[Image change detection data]
=====

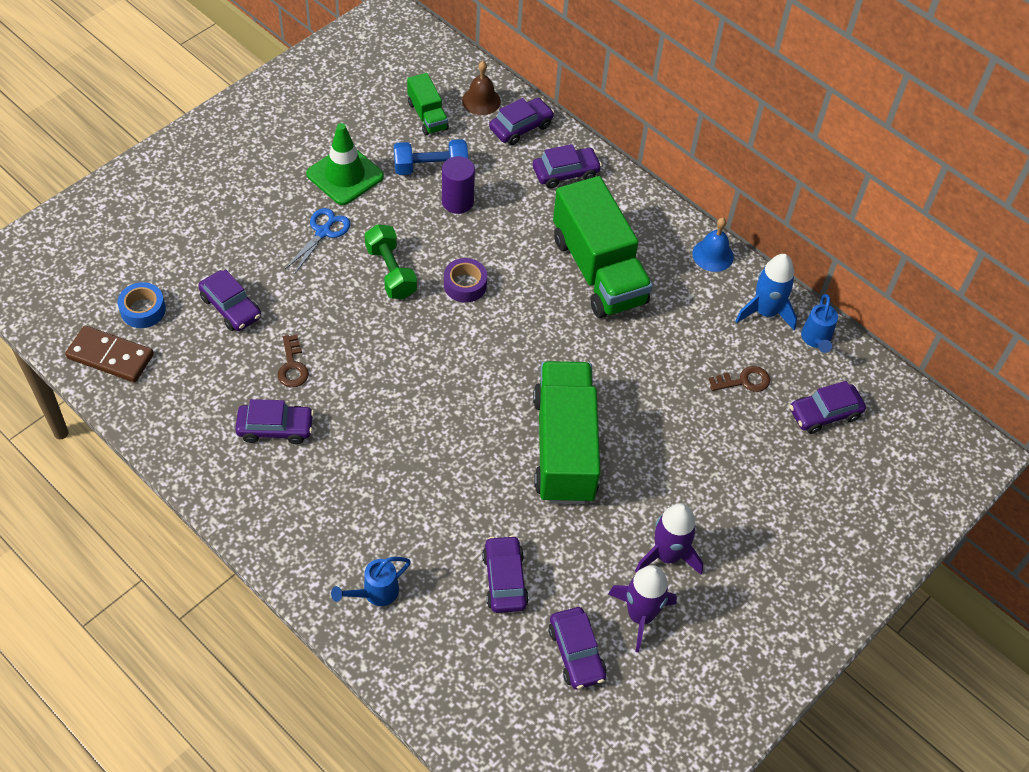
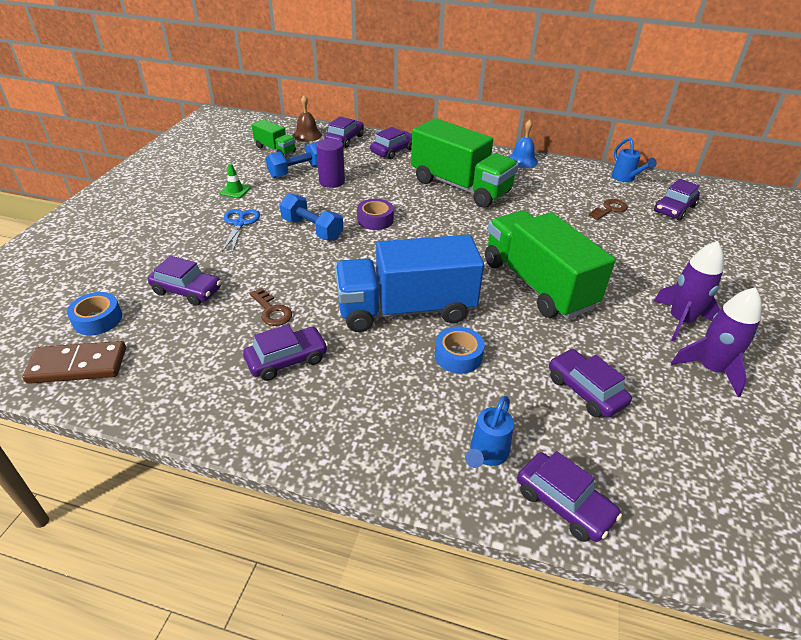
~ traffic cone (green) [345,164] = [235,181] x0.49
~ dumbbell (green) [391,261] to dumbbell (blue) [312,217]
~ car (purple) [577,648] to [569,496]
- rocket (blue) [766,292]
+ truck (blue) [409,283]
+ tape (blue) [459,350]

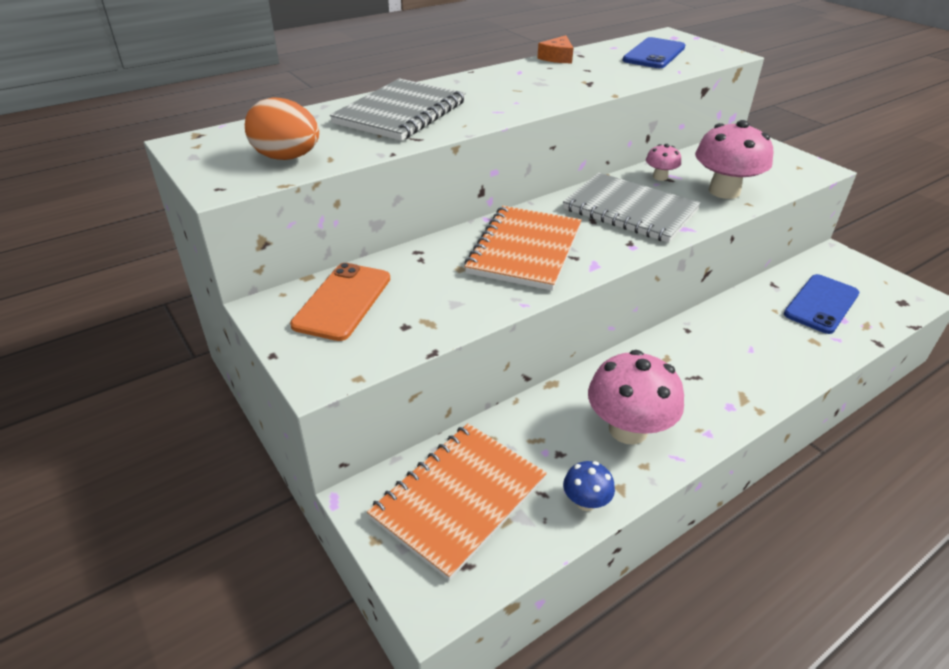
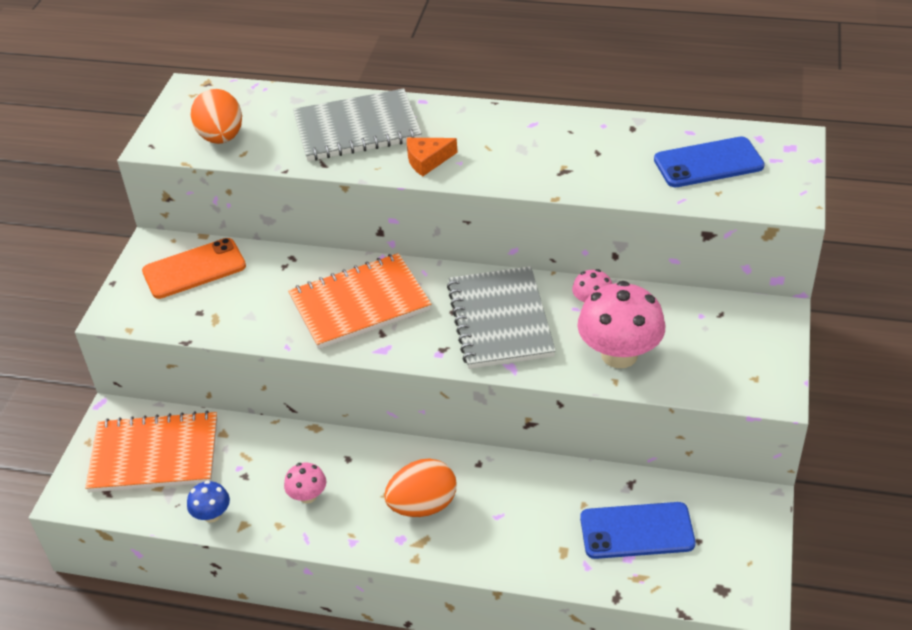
~ cheese (orange) [555,49] to [432,157]
~ mushroom (pink) [636,397] = [305,483] x0.50
+ egg (orange) [420,488]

=====

• **Try it**
Nothing but the records above, retyped exactly and stripped of images, should appear in the answer.

• **Your solution**
~ traffic cone (green) [345,164] = [235,181] x0.49
~ dumbbell (green) [391,261] to dumbbell (blue) [312,217]
~ car (purple) [577,648] to [569,496]
- rocket (blue) [766,292]
+ truck (blue) [409,283]
+ tape (blue) [459,350]

~ cheese (orange) [555,49] to [432,157]
~ mushroom (pink) [636,397] = [305,483] x0.50
+ egg (orange) [420,488]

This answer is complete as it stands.